Supplied material:
■ ■ ■ ■ ■

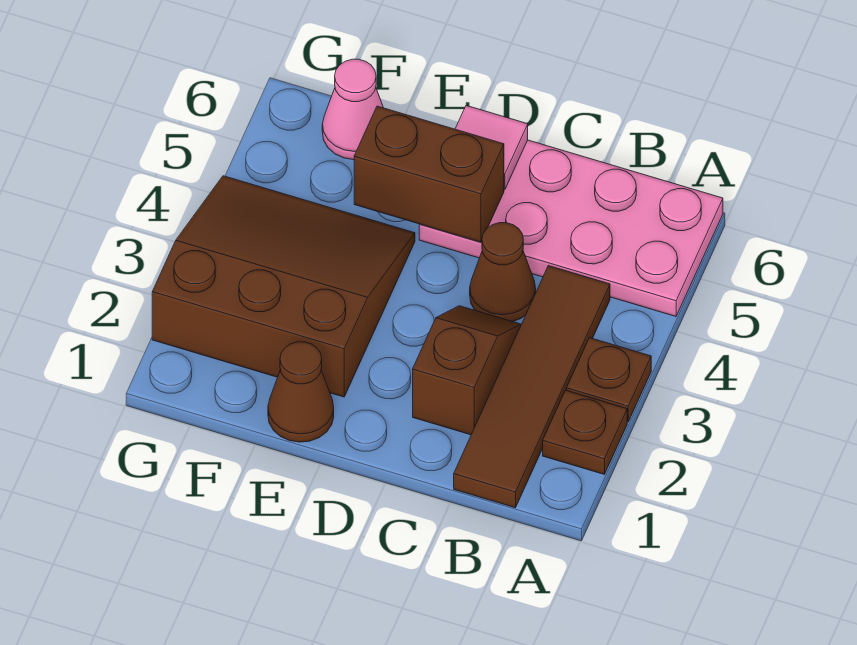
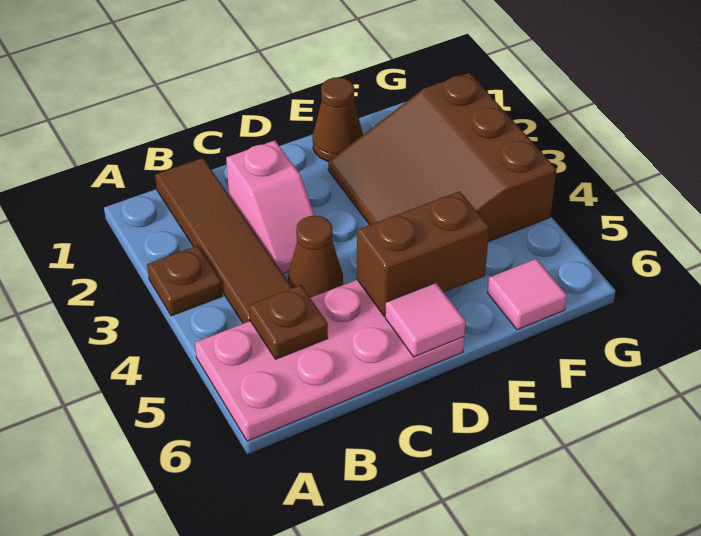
brown plate A2 level 1 -> brown plate B5 level 2
brown slope C2:C3 level 1 top 2 -> pink slope C2:C3 level 1 top 2
brown slope E2:G4 level 1 top 2 -> brown slope E2:G4 level 1 top G
pink cone F6 level 1 -> pink tile F6 level 1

■ ■ ■ ■ ■

Exercise details: Your answer should be a single number: the count of lines above that contain the word "pink".

Result: 2